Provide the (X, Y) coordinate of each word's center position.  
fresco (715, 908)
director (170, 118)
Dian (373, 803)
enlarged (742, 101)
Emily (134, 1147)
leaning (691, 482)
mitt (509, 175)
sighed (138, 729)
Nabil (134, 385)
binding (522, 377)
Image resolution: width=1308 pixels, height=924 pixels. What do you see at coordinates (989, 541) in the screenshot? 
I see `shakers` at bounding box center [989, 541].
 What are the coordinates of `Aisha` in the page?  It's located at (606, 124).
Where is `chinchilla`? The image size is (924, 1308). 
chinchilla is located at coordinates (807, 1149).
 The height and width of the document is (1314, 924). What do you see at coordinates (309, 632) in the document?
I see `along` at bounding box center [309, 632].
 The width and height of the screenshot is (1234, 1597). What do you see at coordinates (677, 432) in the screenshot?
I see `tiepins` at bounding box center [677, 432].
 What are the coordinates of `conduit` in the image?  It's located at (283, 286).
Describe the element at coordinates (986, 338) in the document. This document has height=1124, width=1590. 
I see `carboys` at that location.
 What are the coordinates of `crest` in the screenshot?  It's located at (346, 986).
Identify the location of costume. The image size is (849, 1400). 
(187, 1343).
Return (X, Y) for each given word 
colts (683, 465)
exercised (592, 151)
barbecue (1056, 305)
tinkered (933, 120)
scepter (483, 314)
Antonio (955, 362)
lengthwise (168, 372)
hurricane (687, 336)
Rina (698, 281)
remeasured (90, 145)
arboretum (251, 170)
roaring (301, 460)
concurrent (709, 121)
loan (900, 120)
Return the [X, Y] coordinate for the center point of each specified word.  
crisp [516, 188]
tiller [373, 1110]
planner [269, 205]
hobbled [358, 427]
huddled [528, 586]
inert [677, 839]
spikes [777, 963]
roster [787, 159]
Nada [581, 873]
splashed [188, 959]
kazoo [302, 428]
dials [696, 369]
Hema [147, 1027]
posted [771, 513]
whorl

EXERCISE PROMPT:
Copy all of the items above word for word, keeping every line in the same order.

SOLUTION TO THIS EXERCISE:
Provide the (X, Y) coordinate of each word's center position.  
fresco (715, 908)
director (170, 118)
Dian (373, 803)
enlarged (742, 101)
Emily (134, 1147)
leaning (691, 482)
mitt (509, 175)
sighed (138, 729)
Nabil (134, 385)
binding (522, 377)
Image resolution: width=1308 pixels, height=924 pixels. What do you see at coordinates (989, 541) in the screenshot? 
I see `shakers` at bounding box center [989, 541].
 What are the coordinates of `Aisha` in the page?  It's located at (606, 124).
Where is `chinchilla`? The image size is (924, 1308). 
chinchilla is located at coordinates (807, 1149).
 The height and width of the document is (1314, 924). What do you see at coordinates (309, 632) in the document?
I see `along` at bounding box center [309, 632].
 The width and height of the screenshot is (1234, 1597). What do you see at coordinates (677, 432) in the screenshot?
I see `tiepins` at bounding box center [677, 432].
 What are the coordinates of `conduit` in the image?  It's located at (283, 286).
Describe the element at coordinates (986, 338) in the document. This document has height=1124, width=1590. 
I see `carboys` at that location.
 What are the coordinates of `crest` in the screenshot?  It's located at (346, 986).
Identify the location of costume. The image size is (849, 1400). 
(187, 1343).
Return (X, Y) for each given word 
colts (683, 465)
exercised (592, 151)
barbecue (1056, 305)
tinkered (933, 120)
scepter (483, 314)
Antonio (955, 362)
lengthwise (168, 372)
hurricane (687, 336)
Rina (698, 281)
remeasured (90, 145)
arboretum (251, 170)
roaring (301, 460)
concurrent (709, 121)
loan (900, 120)
Return the [X, Y] coordinate for the center point of each specified word.  
crisp [516, 188]
tiller [373, 1110]
planner [269, 205]
hobbled [358, 427]
huddled [528, 586]
inert [677, 839]
spikes [777, 963]
roster [787, 159]
Nada [581, 873]
splashed [188, 959]
kazoo [302, 428]
dials [696, 369]
Hema [147, 1027]
posted [771, 513]
whorl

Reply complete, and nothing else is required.